----- EXTRACTED INFORMATION -----

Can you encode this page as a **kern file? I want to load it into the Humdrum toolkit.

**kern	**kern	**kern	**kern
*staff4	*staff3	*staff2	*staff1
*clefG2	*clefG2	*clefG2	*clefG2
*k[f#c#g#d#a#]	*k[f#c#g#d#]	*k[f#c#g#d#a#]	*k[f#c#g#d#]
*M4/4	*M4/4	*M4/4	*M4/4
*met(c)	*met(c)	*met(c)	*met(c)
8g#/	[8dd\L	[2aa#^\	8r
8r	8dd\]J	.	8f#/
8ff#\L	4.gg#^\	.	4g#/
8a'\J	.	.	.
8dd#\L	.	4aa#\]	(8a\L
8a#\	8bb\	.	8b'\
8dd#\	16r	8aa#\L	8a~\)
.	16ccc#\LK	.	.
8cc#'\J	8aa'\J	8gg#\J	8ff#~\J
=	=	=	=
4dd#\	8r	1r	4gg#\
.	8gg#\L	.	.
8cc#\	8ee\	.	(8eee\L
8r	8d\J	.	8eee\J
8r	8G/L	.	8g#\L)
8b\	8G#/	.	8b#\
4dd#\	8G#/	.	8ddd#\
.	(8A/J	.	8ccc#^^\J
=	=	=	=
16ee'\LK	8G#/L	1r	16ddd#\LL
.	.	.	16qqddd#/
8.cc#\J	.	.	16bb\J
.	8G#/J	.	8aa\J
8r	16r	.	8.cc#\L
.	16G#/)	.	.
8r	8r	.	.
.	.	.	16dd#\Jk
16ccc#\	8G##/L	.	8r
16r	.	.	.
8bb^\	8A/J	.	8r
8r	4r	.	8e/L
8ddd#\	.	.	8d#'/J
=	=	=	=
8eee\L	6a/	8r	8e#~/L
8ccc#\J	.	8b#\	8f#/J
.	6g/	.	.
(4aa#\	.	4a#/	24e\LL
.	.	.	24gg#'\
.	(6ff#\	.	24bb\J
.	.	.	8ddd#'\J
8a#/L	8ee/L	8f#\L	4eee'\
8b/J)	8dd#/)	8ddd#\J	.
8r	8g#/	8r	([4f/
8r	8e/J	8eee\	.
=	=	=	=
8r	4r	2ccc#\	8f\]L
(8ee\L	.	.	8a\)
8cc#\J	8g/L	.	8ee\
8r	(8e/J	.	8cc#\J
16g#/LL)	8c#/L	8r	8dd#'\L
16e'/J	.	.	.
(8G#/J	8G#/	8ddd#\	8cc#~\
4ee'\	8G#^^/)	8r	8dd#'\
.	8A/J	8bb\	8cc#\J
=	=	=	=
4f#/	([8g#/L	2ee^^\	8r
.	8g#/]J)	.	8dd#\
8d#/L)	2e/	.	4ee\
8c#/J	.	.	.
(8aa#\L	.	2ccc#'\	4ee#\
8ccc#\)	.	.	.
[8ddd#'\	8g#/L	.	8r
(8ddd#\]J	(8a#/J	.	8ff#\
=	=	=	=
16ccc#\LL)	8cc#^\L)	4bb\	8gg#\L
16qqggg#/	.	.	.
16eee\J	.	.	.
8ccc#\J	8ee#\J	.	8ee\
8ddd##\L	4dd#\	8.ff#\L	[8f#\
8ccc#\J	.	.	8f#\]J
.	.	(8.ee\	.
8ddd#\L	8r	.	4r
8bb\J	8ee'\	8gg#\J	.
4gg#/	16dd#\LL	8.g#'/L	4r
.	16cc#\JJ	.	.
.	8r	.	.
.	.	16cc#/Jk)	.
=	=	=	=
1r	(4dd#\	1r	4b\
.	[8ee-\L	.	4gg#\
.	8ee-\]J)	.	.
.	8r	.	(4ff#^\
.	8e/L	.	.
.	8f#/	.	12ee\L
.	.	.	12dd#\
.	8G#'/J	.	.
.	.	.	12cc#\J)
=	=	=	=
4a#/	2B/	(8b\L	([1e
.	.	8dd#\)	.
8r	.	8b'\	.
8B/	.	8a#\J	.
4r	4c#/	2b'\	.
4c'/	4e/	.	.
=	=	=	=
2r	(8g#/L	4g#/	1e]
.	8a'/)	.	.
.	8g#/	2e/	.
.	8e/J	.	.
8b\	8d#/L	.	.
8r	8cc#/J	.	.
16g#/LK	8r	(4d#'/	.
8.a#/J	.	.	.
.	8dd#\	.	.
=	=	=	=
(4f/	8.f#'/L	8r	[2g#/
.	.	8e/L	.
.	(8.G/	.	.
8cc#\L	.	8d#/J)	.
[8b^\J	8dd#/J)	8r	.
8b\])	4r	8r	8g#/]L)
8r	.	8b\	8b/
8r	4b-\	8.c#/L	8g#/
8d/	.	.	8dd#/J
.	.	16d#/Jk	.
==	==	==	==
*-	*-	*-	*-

-----

*INSTRUCTION*
In the records above, find every line that contains the string "kern" and copy each of those lines.

*OUTPUT OF THE TASK*
Can you encode this page as a **kern file? I want to load it into the Humdrum toolkit.
**kern	**kern	**kern	**kern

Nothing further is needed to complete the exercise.